> [Work order] A complete answer includes every line below with the word "plus".
= Beginning of Section =
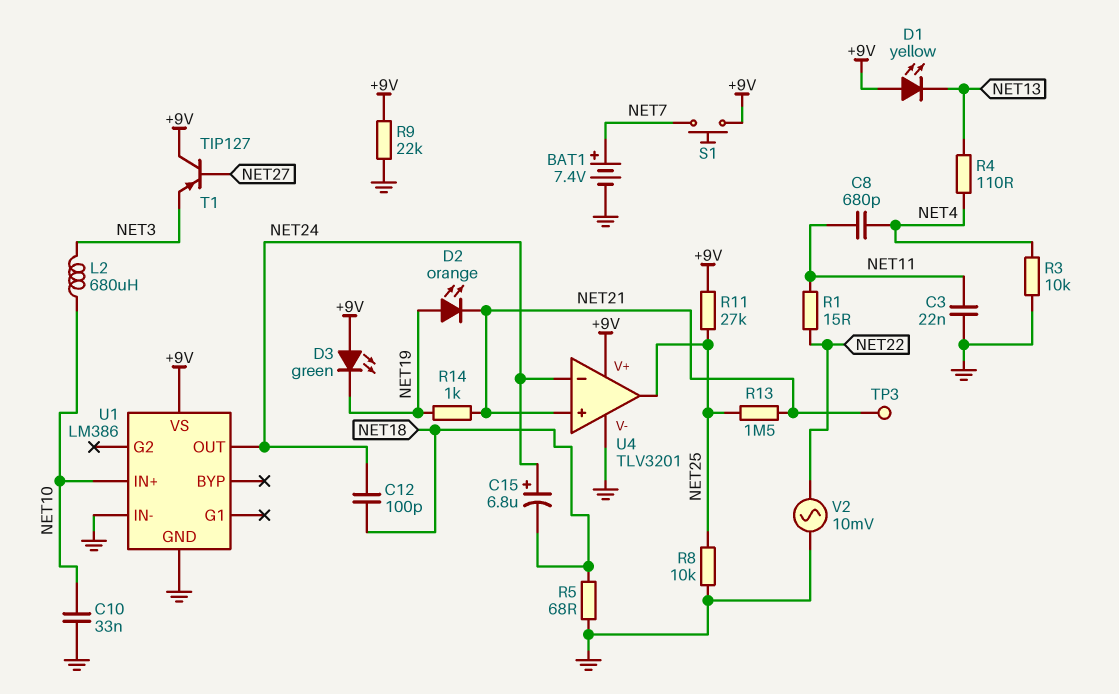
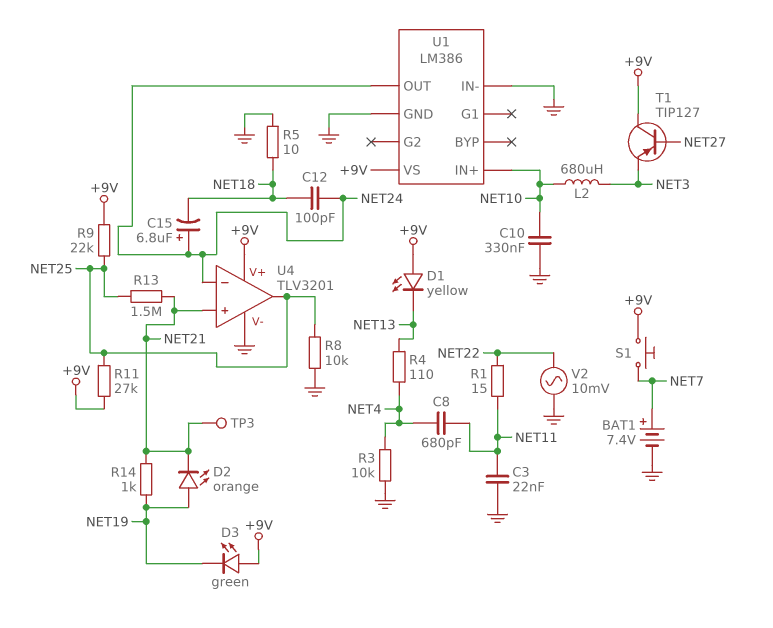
C10: 33nF (GND, NET10) -> 330nF (GND, NET10)
R5: 68 (GND, NET18) -> 10 (GND, NET18)
R9: 22k (+9V, GND) -> 22k (+9V, NET25)

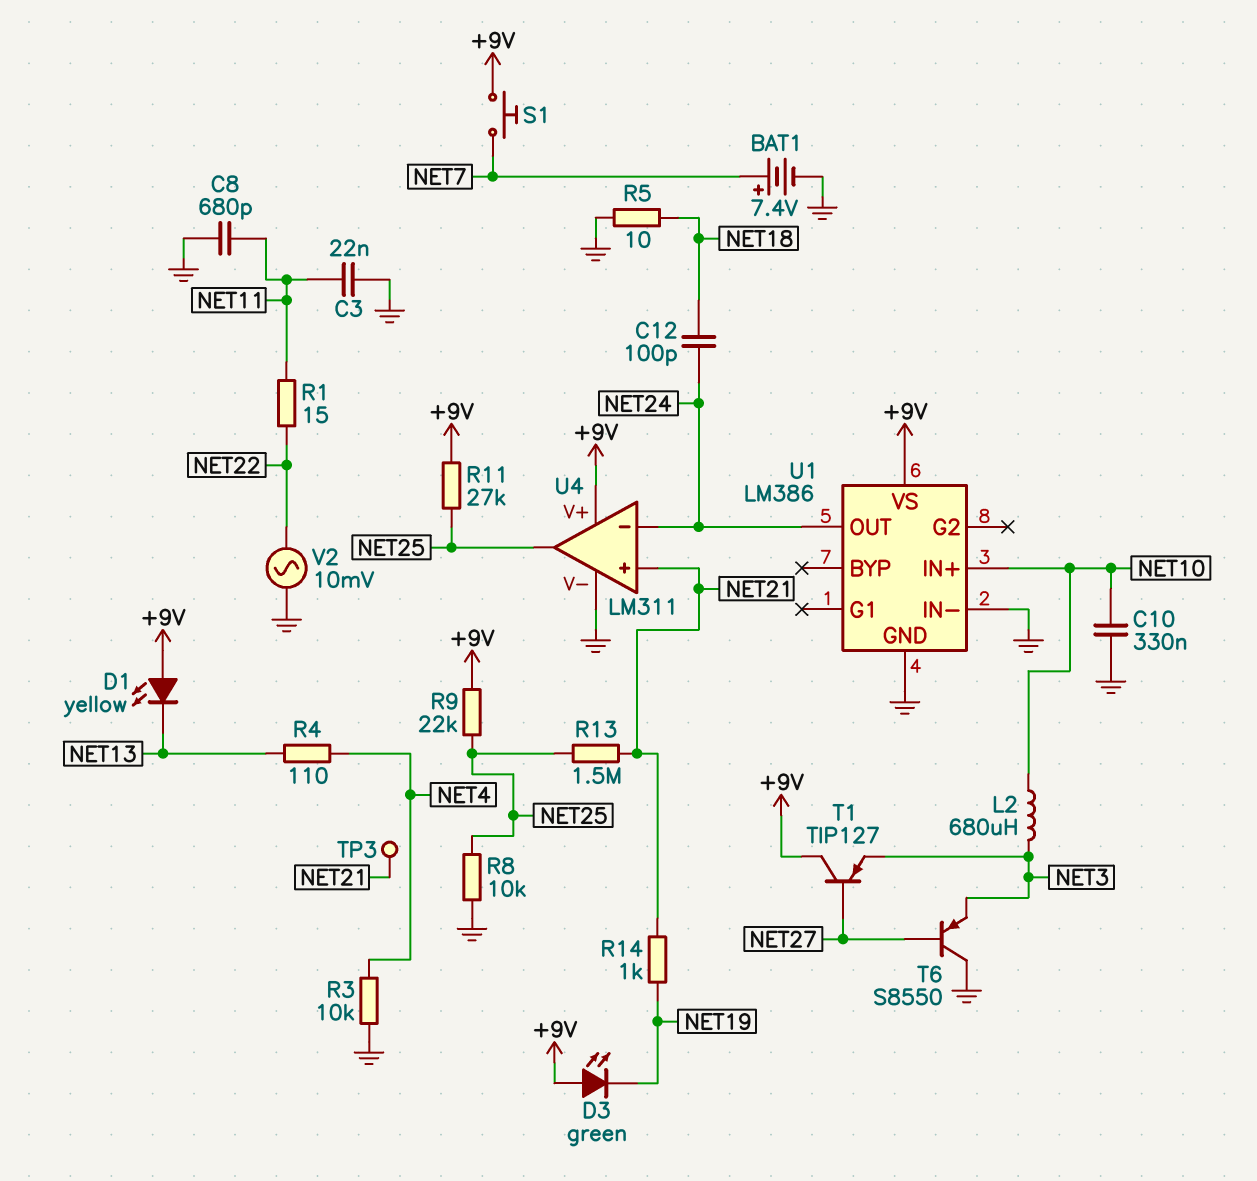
C8: 680pF (NET4, NET11) -> 680pF (GND, NET11)
C15: 6.8uF (plus NET24, minus NET18) -> none
D2: LED orange (A NET19, K NET21) -> none
T6: none -> PNP S8550 (B NET27, C GND, E NET3)
U4: TLV3201 -> LM311

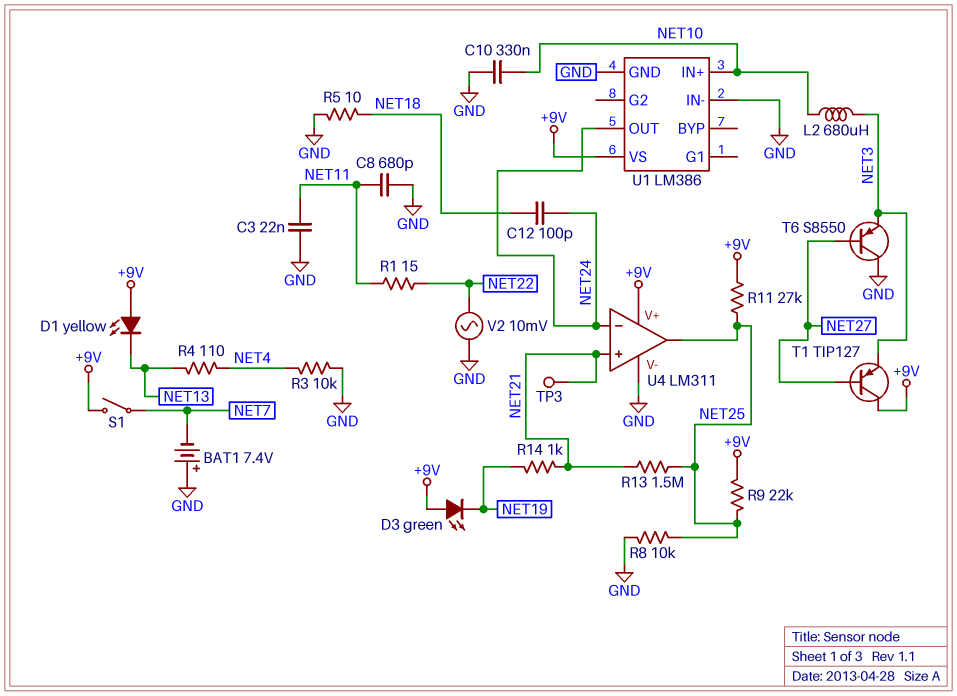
BAT1: 7.4V (plus NET7, minus GND) -> 7.4V (plus GND, minus NET7)
S1: button (+9V, NET7) -> switch (+9V, NET7)

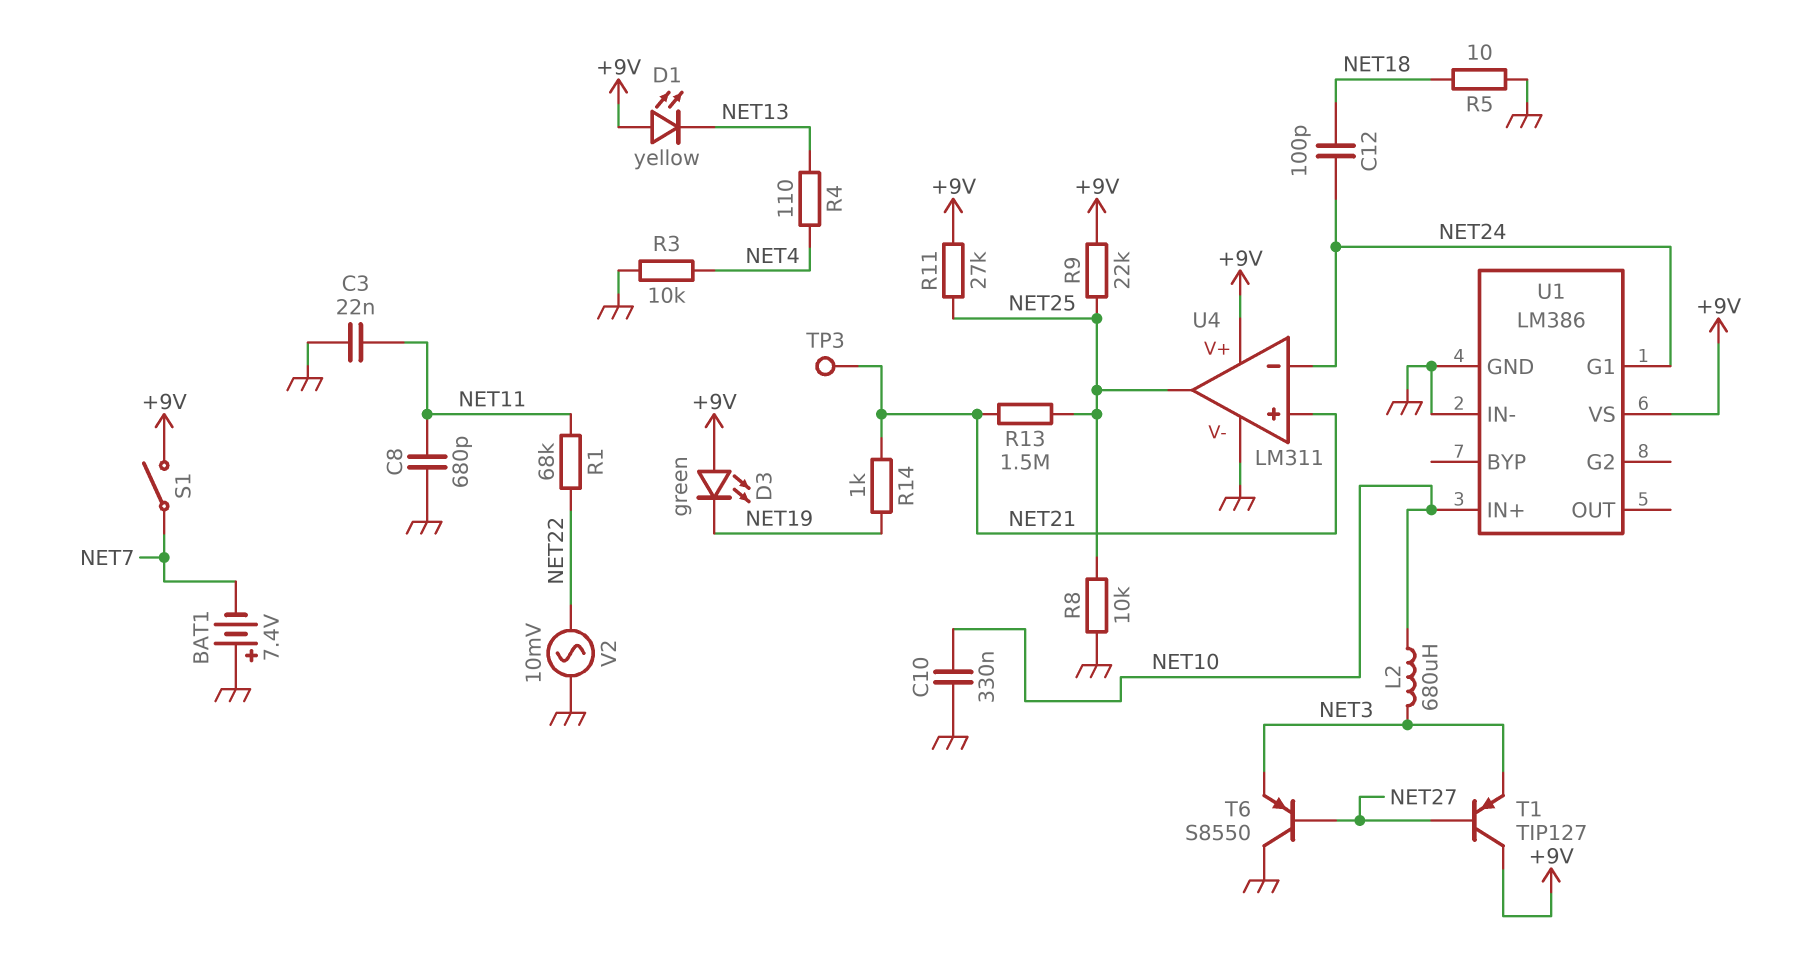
R1: 15 (NET11, NET22) -> 68k (NET11, NET22)
U1 pin G1: none -> NET24
U1 pin OUT: NET24 -> none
= End of Section =
> [Final answer]
C15: 6.8uF (plus NET24, minus NET18) -> none
BAT1: 7.4V (plus NET7, minus GND) -> 7.4V (plus GND, minus NET7)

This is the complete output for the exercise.